=== Begin Enclosure ===
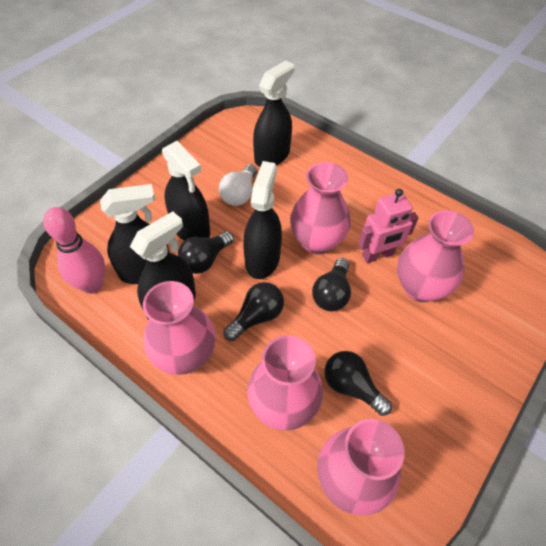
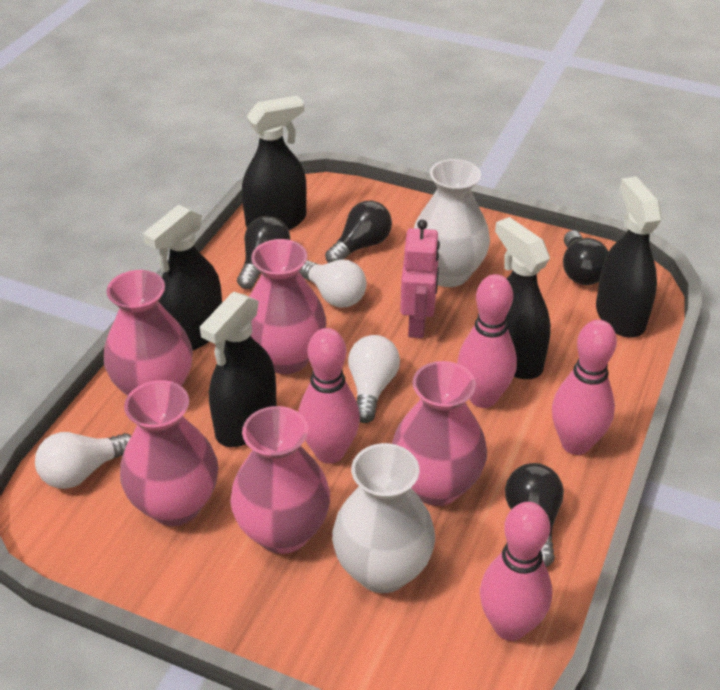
pink bowling pin: 1 -> 4
white light bulb: 1 -> 3
white vase: 0 -> 2

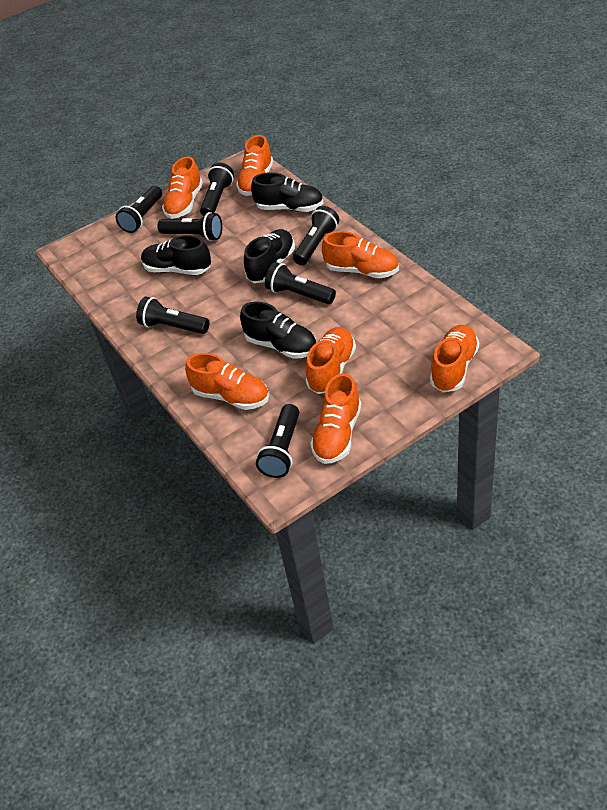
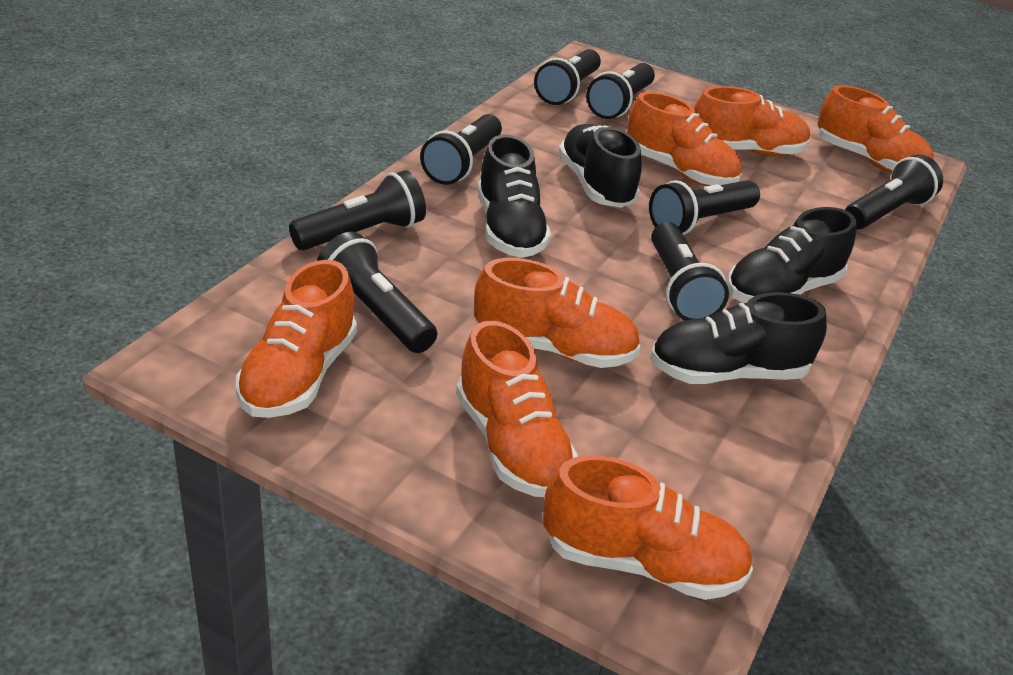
black flashlight: 7 -> 8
=== End Enclosure ===
» DIRECTIONS: The copy must reproduce the listing above verbatim and contain no pictures.

» OUTPUT BELOW:
pink bowling pin: 1 -> 4
white light bulb: 1 -> 3
white vase: 0 -> 2

black flashlight: 7 -> 8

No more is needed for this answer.